What you have to do> From the material below, copy every line in which the word "apple" occurs.

Available records>
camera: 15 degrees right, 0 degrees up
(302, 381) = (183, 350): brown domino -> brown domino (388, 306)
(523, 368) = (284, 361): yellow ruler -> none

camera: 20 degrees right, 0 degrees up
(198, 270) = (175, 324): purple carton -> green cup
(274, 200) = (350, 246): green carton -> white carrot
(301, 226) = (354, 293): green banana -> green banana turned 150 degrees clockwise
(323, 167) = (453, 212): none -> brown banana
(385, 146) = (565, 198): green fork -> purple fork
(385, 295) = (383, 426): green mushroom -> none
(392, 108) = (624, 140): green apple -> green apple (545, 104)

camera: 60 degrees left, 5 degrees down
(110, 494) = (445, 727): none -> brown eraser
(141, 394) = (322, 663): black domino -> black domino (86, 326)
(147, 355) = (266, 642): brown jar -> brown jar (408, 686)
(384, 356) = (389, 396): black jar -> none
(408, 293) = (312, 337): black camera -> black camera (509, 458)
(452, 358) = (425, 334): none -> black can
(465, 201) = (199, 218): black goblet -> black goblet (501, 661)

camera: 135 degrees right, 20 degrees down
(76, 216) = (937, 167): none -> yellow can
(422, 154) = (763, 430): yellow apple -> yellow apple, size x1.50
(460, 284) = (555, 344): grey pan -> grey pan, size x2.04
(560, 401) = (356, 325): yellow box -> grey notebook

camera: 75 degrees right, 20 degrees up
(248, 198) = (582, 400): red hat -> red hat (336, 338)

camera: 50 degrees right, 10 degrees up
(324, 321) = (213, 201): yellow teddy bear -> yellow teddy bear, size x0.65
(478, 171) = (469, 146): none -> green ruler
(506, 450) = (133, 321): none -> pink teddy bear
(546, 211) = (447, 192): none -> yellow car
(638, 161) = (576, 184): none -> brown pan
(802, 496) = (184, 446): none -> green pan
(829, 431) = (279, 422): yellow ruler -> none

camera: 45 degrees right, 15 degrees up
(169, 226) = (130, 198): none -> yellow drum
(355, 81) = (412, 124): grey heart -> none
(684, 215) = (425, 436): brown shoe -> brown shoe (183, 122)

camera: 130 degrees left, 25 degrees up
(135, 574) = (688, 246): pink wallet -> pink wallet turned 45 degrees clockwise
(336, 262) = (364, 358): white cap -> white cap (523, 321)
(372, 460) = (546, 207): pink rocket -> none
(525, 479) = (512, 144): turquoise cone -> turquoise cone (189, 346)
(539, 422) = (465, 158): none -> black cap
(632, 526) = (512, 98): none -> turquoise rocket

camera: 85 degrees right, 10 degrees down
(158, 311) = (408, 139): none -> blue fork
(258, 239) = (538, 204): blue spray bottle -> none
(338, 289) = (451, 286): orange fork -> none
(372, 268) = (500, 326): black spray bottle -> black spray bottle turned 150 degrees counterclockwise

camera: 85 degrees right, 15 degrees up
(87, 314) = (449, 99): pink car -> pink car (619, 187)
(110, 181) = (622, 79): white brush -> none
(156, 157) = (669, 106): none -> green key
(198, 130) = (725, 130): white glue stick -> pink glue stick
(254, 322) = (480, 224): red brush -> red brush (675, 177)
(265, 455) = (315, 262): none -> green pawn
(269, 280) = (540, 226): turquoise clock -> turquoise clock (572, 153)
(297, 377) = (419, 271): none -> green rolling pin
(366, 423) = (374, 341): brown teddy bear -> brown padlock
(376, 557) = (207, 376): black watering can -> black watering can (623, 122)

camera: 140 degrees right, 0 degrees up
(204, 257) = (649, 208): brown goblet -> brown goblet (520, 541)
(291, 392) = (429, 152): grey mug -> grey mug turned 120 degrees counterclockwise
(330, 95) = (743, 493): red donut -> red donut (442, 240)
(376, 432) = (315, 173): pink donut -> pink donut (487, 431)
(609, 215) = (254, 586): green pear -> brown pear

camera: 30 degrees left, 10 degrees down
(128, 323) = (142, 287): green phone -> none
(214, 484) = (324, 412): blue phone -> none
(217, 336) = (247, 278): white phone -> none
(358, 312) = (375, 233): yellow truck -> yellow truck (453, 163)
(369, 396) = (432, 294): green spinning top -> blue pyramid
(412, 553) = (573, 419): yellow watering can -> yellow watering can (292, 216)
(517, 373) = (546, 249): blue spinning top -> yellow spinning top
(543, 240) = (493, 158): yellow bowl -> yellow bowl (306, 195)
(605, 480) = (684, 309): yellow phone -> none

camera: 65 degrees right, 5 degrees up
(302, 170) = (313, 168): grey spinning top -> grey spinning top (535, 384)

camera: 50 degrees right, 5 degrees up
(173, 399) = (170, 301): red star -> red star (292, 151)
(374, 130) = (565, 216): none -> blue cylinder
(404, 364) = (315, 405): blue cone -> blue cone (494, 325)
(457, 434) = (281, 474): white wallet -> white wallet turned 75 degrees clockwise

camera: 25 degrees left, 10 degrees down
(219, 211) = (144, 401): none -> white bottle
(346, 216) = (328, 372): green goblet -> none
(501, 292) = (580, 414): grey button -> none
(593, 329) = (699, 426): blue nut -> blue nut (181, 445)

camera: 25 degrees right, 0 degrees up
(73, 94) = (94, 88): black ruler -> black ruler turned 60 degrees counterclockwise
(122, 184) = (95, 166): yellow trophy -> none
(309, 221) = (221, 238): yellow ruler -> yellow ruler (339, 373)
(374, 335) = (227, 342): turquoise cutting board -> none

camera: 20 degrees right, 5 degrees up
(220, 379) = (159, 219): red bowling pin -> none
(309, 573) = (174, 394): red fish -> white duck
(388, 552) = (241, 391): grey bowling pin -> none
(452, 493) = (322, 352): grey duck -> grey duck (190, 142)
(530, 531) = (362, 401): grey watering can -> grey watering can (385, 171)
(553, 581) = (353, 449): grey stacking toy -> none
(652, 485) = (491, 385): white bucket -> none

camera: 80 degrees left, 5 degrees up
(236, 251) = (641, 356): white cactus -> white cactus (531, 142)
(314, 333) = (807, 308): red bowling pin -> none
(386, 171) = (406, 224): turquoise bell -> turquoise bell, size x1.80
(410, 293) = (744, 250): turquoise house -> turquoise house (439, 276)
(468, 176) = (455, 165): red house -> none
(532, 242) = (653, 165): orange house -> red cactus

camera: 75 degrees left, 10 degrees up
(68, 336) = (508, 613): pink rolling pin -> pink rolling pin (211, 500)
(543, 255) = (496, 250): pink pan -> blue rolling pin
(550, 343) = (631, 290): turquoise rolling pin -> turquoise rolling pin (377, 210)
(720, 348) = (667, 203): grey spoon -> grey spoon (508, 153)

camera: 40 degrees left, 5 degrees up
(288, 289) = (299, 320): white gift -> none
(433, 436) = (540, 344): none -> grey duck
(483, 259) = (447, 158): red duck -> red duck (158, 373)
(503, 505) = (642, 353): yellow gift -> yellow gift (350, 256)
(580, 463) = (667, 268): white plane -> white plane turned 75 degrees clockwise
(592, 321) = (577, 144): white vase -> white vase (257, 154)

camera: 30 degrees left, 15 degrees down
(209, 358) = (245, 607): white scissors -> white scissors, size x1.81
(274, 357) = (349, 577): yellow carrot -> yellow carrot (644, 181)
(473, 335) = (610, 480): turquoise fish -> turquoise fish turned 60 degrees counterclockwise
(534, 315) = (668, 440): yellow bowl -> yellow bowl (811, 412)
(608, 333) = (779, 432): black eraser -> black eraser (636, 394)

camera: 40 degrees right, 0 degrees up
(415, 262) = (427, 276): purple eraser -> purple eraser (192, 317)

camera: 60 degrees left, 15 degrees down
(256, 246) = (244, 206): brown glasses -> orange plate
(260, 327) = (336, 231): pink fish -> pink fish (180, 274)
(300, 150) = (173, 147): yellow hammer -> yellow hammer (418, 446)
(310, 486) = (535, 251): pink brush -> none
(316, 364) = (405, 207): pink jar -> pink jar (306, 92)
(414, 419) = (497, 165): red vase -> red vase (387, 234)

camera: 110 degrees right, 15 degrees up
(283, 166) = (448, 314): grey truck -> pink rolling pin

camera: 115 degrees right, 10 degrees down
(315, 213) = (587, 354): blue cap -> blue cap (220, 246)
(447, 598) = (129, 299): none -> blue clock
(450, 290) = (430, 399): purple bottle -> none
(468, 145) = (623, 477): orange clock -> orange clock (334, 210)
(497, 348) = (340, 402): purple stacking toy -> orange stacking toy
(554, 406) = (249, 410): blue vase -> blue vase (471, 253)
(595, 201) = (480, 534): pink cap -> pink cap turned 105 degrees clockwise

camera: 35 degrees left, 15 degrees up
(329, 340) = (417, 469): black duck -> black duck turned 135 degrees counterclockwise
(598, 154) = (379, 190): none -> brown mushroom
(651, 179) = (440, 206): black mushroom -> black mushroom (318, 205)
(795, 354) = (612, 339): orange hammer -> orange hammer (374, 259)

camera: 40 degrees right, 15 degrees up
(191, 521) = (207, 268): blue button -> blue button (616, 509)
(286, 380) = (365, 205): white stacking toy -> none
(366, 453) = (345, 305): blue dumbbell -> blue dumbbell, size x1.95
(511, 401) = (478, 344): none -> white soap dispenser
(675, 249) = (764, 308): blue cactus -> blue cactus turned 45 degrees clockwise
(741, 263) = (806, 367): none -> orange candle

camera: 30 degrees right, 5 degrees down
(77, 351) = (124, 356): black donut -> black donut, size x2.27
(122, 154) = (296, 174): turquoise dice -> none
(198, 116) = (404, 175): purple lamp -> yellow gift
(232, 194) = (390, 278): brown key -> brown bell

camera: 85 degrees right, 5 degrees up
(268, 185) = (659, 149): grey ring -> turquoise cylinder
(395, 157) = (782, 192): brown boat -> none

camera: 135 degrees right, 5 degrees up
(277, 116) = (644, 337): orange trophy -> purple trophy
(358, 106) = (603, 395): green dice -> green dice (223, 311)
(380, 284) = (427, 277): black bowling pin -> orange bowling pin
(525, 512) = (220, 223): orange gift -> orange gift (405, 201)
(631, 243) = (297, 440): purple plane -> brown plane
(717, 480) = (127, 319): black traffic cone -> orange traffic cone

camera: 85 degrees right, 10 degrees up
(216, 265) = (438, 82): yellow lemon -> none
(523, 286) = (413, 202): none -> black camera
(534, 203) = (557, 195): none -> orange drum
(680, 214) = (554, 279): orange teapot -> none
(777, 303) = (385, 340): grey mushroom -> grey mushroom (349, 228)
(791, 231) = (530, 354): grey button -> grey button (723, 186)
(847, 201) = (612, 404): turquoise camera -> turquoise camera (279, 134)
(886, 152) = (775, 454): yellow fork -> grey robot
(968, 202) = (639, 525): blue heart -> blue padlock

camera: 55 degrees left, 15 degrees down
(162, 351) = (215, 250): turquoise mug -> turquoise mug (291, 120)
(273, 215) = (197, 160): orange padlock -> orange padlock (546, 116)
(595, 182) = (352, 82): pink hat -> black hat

Result of the exercise>
(392, 108) = (624, 140): green apple -> green apple (545, 104)
(422, 154) = (763, 430): yellow apple -> yellow apple, size x1.50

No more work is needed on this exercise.